**Collected data**
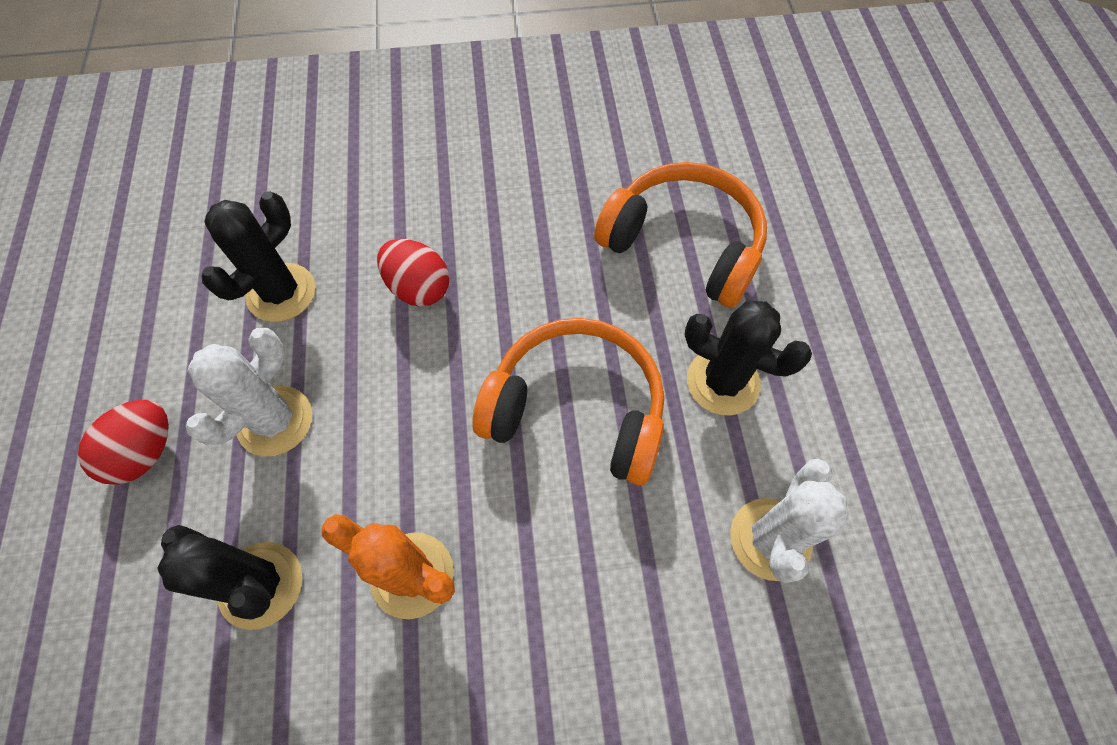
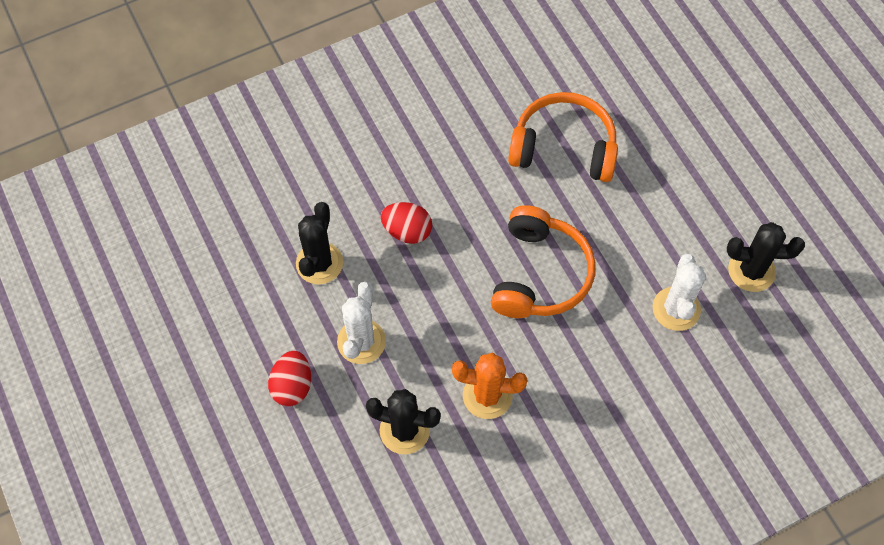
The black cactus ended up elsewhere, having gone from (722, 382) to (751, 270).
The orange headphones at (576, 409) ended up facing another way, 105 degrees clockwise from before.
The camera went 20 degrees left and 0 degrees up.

**Task objective**
Would you return the whole listing exactly, without the pictures?

**Task answer**
The black cactus ended up elsewhere, having gone from (722, 382) to (751, 270).
The orange headphones at (576, 409) ended up facing another way, 105 degrees clockwise from before.
The camera went 20 degrees left and 0 degrees up.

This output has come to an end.